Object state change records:
+++
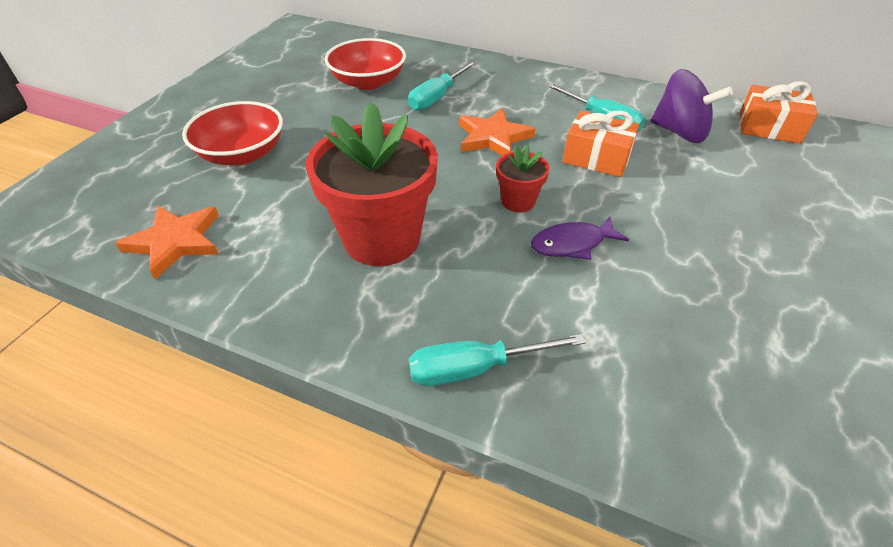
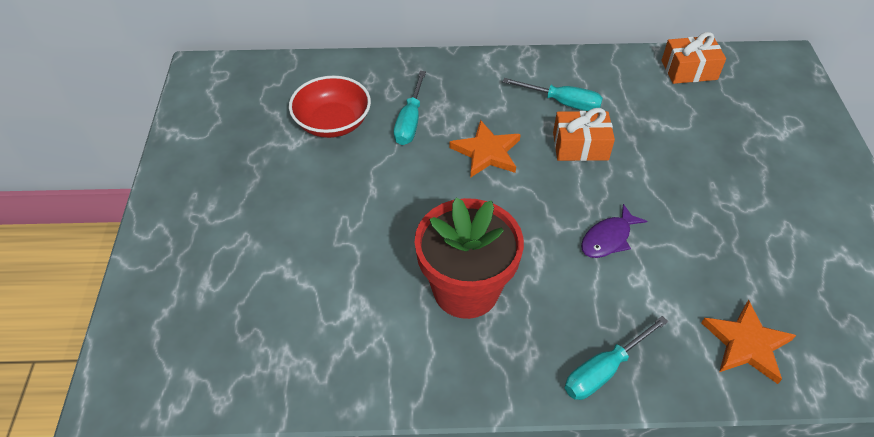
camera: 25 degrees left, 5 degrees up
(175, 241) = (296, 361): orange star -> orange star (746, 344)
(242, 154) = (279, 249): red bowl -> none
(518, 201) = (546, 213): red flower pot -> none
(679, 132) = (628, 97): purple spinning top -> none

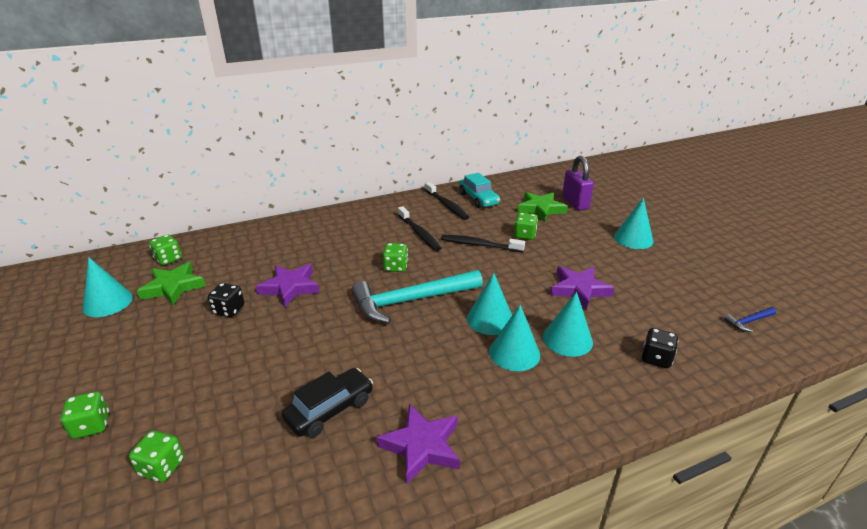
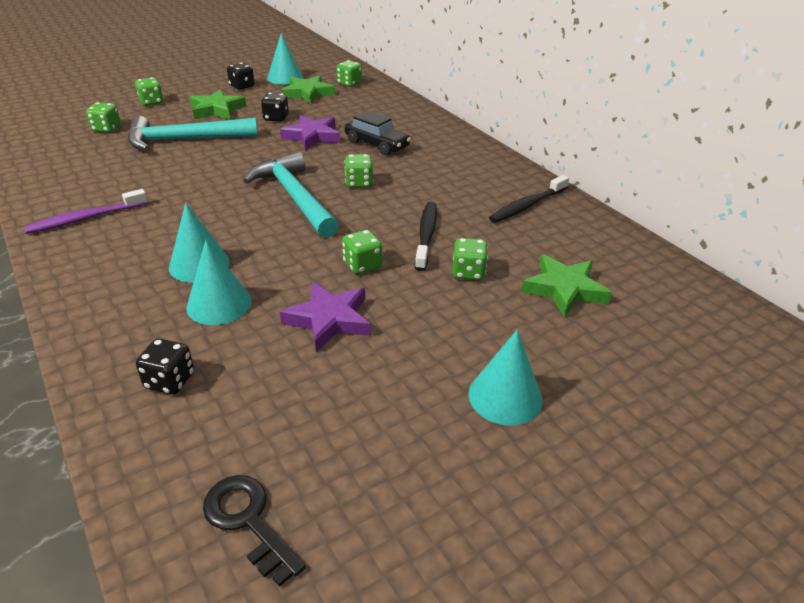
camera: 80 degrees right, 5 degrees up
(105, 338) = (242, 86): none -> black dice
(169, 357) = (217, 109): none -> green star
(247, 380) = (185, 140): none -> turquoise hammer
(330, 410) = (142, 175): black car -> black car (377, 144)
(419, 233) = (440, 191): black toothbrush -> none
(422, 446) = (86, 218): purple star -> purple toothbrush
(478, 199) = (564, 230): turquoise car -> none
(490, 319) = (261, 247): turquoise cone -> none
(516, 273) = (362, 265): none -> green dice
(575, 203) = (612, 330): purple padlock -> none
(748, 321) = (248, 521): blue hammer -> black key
+++
Work item: The span to print begins at the line containing "(169, 357) = (217, 109): none -> green star" and ends at the final line of the entries; print it exactly and print nothing else.

Answer space:
(169, 357) = (217, 109): none -> green star
(247, 380) = (185, 140): none -> turquoise hammer
(330, 410) = (142, 175): black car -> black car (377, 144)
(419, 233) = (440, 191): black toothbrush -> none
(422, 446) = (86, 218): purple star -> purple toothbrush
(478, 199) = (564, 230): turquoise car -> none
(490, 319) = (261, 247): turquoise cone -> none
(516, 273) = (362, 265): none -> green dice
(575, 203) = (612, 330): purple padlock -> none
(748, 321) = (248, 521): blue hammer -> black key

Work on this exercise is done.